# [WHAT NEEDS TO BE DONE]
All that is needed is each line of the entries holding the word "cactus", copied as it stands.

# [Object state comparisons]
------------------------------------------------------------------------
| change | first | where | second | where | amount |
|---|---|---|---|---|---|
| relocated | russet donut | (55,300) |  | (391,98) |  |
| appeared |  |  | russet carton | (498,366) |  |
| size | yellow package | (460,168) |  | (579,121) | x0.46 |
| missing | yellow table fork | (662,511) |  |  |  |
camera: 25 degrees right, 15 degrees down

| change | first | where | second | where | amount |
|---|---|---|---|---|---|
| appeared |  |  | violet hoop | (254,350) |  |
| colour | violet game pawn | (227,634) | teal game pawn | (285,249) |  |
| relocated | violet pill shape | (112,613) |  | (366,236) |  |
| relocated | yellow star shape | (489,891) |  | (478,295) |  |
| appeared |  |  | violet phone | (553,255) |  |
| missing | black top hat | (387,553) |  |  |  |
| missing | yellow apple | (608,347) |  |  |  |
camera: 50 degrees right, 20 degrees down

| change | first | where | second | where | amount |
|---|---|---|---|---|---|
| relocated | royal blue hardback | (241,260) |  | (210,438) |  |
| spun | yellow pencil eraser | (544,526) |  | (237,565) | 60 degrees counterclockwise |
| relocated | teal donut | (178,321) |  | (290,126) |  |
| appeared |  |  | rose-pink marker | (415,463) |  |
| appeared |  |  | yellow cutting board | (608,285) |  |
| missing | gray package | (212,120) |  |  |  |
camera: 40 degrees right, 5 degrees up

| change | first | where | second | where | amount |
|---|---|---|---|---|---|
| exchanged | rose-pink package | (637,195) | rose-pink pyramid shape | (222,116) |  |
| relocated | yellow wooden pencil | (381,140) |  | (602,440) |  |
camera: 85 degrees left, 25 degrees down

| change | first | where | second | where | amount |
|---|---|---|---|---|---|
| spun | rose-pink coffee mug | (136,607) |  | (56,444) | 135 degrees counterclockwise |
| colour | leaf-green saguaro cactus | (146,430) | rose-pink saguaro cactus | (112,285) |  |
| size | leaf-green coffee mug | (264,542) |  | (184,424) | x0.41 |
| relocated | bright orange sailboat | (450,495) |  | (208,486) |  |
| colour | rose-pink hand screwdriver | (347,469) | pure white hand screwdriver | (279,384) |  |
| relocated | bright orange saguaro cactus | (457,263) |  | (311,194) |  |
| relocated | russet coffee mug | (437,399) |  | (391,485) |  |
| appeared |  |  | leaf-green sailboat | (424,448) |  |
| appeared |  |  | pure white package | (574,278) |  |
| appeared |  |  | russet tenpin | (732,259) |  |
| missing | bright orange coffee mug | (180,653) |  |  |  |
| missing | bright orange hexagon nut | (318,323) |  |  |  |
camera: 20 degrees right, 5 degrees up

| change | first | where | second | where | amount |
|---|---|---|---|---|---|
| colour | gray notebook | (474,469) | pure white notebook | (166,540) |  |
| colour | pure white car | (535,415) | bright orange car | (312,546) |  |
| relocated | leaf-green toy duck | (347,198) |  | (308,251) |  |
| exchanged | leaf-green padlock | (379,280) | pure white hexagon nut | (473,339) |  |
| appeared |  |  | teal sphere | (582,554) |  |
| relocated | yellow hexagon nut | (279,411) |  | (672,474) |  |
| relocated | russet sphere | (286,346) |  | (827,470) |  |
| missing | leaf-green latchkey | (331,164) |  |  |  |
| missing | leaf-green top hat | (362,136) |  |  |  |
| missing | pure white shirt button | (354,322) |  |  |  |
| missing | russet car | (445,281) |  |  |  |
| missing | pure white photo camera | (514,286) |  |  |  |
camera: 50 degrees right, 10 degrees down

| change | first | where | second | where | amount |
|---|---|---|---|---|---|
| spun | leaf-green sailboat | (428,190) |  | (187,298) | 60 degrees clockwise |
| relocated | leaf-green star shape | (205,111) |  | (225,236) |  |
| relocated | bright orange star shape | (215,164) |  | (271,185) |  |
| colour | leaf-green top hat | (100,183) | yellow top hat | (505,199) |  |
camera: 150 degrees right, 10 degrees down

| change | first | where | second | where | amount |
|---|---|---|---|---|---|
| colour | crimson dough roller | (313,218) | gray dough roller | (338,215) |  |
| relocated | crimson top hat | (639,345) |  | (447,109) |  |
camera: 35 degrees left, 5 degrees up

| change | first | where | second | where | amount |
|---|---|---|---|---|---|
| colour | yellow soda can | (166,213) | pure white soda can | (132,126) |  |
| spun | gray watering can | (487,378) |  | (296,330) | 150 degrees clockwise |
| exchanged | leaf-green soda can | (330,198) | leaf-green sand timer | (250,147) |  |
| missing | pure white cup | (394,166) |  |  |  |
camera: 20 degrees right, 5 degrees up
------------------------------------------------------------------------
# [YOUR RESPONSE]
| colour | leaf-green saguaro cactus | (146,430) | rose-pink saguaro cactus | (112,285) |  |
| relocated | bright orange saguaro cactus | (457,263) |  | (311,194) |  |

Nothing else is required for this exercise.